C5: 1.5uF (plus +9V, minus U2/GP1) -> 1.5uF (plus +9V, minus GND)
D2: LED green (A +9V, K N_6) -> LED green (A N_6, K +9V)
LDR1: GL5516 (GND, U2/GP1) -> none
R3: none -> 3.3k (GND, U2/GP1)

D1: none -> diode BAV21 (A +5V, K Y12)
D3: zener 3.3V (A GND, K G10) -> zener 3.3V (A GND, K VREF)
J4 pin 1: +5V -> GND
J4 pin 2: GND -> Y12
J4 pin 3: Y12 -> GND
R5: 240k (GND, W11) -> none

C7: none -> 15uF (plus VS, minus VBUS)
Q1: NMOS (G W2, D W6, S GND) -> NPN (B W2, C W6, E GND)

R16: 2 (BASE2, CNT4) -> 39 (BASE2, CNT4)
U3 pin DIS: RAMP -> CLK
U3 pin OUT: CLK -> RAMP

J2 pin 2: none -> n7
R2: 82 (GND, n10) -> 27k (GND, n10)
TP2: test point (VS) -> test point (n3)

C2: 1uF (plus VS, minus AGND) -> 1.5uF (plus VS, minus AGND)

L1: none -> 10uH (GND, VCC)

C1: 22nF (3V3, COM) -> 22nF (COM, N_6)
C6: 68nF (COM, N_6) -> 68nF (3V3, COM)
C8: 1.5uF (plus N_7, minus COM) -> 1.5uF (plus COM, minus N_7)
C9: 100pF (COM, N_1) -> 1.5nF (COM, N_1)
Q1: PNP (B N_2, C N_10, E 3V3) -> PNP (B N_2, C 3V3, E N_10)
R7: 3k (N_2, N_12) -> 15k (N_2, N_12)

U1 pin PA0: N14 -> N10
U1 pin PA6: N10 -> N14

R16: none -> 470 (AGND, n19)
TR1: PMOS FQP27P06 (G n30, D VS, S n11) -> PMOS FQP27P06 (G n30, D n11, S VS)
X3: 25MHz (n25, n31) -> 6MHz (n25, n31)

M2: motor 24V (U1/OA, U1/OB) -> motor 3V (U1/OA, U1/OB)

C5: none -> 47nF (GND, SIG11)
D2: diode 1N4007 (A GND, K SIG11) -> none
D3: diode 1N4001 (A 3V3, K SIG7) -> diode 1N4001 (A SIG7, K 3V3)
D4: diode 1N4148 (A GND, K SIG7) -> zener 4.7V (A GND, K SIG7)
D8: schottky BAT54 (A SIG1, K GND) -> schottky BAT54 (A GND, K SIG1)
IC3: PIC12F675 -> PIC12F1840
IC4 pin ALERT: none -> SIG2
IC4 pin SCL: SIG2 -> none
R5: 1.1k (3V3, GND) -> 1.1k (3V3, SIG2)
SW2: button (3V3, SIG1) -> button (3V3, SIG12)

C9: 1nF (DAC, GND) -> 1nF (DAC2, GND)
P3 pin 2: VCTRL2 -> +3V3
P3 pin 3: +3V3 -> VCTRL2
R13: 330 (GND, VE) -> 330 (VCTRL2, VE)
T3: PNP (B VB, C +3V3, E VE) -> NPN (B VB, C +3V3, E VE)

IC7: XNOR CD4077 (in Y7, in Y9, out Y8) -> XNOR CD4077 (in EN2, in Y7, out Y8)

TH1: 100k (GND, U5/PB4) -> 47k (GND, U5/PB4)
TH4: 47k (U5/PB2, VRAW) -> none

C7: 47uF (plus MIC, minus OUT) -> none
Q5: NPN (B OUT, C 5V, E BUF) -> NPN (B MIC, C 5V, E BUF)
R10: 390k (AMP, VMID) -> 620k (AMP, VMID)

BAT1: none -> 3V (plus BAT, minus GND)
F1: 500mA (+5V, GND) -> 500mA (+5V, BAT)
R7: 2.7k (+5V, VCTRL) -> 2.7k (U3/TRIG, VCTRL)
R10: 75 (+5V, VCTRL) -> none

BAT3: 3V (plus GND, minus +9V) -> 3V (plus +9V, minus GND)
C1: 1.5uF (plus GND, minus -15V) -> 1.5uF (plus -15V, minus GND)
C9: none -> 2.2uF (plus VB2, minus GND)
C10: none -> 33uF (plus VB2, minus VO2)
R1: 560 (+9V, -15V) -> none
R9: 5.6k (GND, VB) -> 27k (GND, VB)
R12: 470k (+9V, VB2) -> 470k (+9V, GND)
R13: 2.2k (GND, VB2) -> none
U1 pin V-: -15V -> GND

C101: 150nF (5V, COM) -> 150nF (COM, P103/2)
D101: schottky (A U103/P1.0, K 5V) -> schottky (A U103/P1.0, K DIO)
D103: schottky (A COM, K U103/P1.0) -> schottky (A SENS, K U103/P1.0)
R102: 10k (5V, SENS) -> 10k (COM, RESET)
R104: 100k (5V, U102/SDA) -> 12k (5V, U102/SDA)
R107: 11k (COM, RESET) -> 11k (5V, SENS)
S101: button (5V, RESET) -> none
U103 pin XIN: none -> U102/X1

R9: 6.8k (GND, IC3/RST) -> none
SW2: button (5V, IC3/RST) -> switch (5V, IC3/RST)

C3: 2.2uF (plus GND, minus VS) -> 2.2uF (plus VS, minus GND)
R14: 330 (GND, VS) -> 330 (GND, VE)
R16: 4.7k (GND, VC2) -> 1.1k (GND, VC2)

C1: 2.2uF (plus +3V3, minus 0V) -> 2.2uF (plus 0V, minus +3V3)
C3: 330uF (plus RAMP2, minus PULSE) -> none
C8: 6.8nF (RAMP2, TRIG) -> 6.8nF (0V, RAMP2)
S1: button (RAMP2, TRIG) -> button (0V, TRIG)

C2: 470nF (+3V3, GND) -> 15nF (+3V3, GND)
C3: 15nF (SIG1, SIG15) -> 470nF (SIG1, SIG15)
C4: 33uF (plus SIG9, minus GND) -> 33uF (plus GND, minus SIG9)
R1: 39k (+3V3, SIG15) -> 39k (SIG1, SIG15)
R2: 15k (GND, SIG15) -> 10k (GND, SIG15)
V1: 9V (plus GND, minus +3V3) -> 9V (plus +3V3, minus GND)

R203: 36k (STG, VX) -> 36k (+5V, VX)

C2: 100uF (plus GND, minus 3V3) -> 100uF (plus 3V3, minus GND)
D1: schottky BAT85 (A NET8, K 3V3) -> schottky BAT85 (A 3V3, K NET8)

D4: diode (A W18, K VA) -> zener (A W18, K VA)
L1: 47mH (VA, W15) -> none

#####

* TRY IT:
When you reach the line in the material above that holds "U1 pin PA0: N14 -> N10", begin reproducing lines exactly, and stop after the line that holds "P3 pin 2: VCTRL2 -> +3V3".

* REPLY TO THE TASK:
U1 pin PA0: N14 -> N10
U1 pin PA6: N10 -> N14

R16: none -> 470 (AGND, n19)
TR1: PMOS FQP27P06 (G n30, D VS, S n11) -> PMOS FQP27P06 (G n30, D n11, S VS)
X3: 25MHz (n25, n31) -> 6MHz (n25, n31)

M2: motor 24V (U1/OA, U1/OB) -> motor 3V (U1/OA, U1/OB)

C5: none -> 47nF (GND, SIG11)
D2: diode 1N4007 (A GND, K SIG11) -> none
D3: diode 1N4001 (A 3V3, K SIG7) -> diode 1N4001 (A SIG7, K 3V3)
D4: diode 1N4148 (A GND, K SIG7) -> zener 4.7V (A GND, K SIG7)
D8: schottky BAT54 (A SIG1, K GND) -> schottky BAT54 (A GND, K SIG1)
IC3: PIC12F675 -> PIC12F1840
IC4 pin ALERT: none -> SIG2
IC4 pin SCL: SIG2 -> none
R5: 1.1k (3V3, GND) -> 1.1k (3V3, SIG2)
SW2: button (3V3, SIG1) -> button (3V3, SIG12)

C9: 1nF (DAC, GND) -> 1nF (DAC2, GND)
P3 pin 2: VCTRL2 -> +3V3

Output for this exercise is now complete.